### WORK TO BE COMPLETED
The response is to be the full listing, set down exactly.

Segment Open

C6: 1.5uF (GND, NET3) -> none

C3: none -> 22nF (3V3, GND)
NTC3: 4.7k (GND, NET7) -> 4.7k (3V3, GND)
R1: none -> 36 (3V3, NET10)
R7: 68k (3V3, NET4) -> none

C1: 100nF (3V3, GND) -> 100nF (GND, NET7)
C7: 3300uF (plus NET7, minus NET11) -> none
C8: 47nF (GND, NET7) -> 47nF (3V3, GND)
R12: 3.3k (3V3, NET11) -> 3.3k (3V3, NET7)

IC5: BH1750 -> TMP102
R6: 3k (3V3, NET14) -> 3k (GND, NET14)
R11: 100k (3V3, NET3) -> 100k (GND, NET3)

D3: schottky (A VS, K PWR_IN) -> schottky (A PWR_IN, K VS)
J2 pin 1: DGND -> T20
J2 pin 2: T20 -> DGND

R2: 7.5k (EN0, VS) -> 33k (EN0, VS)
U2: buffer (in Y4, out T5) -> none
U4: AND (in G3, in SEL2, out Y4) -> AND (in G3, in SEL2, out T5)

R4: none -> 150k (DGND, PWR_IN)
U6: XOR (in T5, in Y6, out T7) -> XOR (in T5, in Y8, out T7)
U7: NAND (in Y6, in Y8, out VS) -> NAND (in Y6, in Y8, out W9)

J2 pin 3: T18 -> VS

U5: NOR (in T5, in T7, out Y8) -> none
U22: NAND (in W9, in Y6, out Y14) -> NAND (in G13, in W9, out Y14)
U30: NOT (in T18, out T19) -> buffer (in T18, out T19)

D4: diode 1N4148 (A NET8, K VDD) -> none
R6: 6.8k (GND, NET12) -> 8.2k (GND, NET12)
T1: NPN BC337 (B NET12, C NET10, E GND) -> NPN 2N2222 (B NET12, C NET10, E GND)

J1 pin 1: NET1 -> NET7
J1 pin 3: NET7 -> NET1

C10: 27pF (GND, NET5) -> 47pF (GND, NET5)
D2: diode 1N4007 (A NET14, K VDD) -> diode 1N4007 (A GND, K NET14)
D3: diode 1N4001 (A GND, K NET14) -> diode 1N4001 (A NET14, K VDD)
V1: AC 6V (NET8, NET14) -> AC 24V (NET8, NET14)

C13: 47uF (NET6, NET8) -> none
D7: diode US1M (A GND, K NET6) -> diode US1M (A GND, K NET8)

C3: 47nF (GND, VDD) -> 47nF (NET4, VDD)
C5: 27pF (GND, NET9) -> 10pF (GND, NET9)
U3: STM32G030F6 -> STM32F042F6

Segment Closed

### YOUR RESPONSE
C6: 1.5uF (GND, NET3) -> none

C3: none -> 22nF (3V3, GND)
NTC3: 4.7k (GND, NET7) -> 4.7k (3V3, GND)
R1: none -> 36 (3V3, NET10)
R7: 68k (3V3, NET4) -> none

C1: 100nF (3V3, GND) -> 100nF (GND, NET7)
C7: 3300uF (plus NET7, minus NET11) -> none
C8: 47nF (GND, NET7) -> 47nF (3V3, GND)
R12: 3.3k (3V3, NET11) -> 3.3k (3V3, NET7)

IC5: BH1750 -> TMP102
R6: 3k (3V3, NET14) -> 3k (GND, NET14)
R11: 100k (3V3, NET3) -> 100k (GND, NET3)

D3: schottky (A VS, K PWR_IN) -> schottky (A PWR_IN, K VS)
J2 pin 1: DGND -> T20
J2 pin 2: T20 -> DGND

R2: 7.5k (EN0, VS) -> 33k (EN0, VS)
U2: buffer (in Y4, out T5) -> none
U4: AND (in G3, in SEL2, out Y4) -> AND (in G3, in SEL2, out T5)

R4: none -> 150k (DGND, PWR_IN)
U6: XOR (in T5, in Y6, out T7) -> XOR (in T5, in Y8, out T7)
U7: NAND (in Y6, in Y8, out VS) -> NAND (in Y6, in Y8, out W9)

J2 pin 3: T18 -> VS

U5: NOR (in T5, in T7, out Y8) -> none
U22: NAND (in W9, in Y6, out Y14) -> NAND (in G13, in W9, out Y14)
U30: NOT (in T18, out T19) -> buffer (in T18, out T19)

D4: diode 1N4148 (A NET8, K VDD) -> none
R6: 6.8k (GND, NET12) -> 8.2k (GND, NET12)
T1: NPN BC337 (B NET12, C NET10, E GND) -> NPN 2N2222 (B NET12, C NET10, E GND)

J1 pin 1: NET1 -> NET7
J1 pin 3: NET7 -> NET1

C10: 27pF (GND, NET5) -> 47pF (GND, NET5)
D2: diode 1N4007 (A NET14, K VDD) -> diode 1N4007 (A GND, K NET14)
D3: diode 1N4001 (A GND, K NET14) -> diode 1N4001 (A NET14, K VDD)
V1: AC 6V (NET8, NET14) -> AC 24V (NET8, NET14)

C13: 47uF (NET6, NET8) -> none
D7: diode US1M (A GND, K NET6) -> diode US1M (A GND, K NET8)

C3: 47nF (GND, VDD) -> 47nF (NET4, VDD)
C5: 27pF (GND, NET9) -> 10pF (GND, NET9)
U3: STM32G030F6 -> STM32F042F6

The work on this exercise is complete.